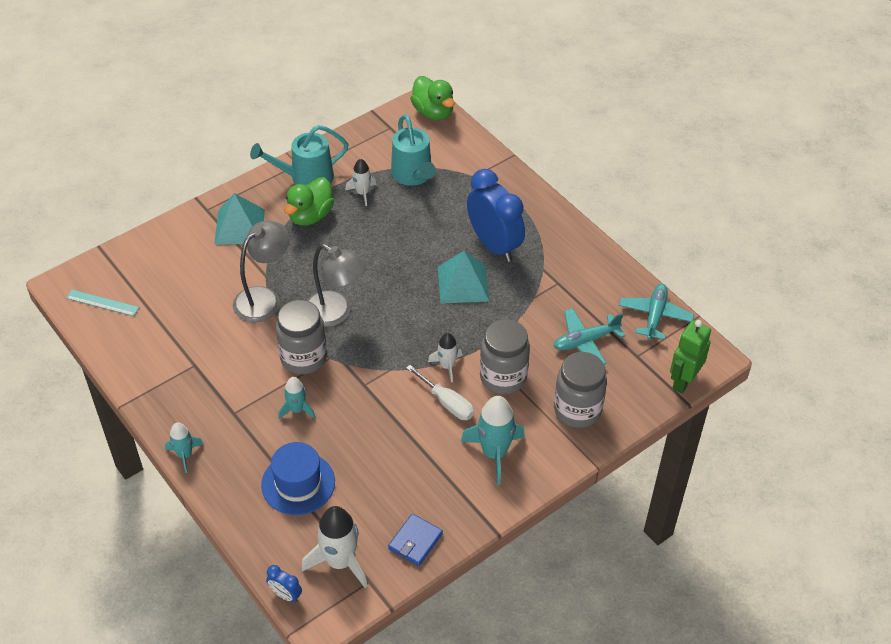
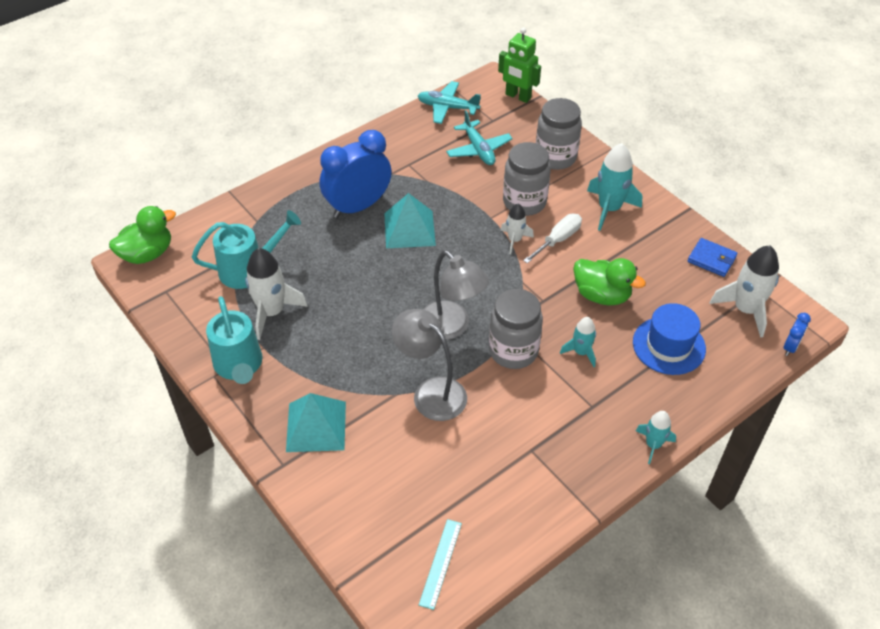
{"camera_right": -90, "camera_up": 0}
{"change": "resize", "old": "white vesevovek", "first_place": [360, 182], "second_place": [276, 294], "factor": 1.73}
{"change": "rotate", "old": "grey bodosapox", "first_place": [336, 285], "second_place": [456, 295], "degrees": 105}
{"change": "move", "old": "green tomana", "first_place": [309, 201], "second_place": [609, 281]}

_What the exercise asks_: Line by line, write out the material exactly, leaving the images out.

_Exercise result_:
{"camera_right": -90, "camera_up": 0}
{"change": "resize", "old": "white vesevovek", "first_place": [360, 182], "second_place": [276, 294], "factor": 1.73}
{"change": "rotate", "old": "grey bodosapox", "first_place": [336, 285], "second_place": [456, 295], "degrees": 105}
{"change": "move", "old": "green tomana", "first_place": [309, 201], "second_place": [609, 281]}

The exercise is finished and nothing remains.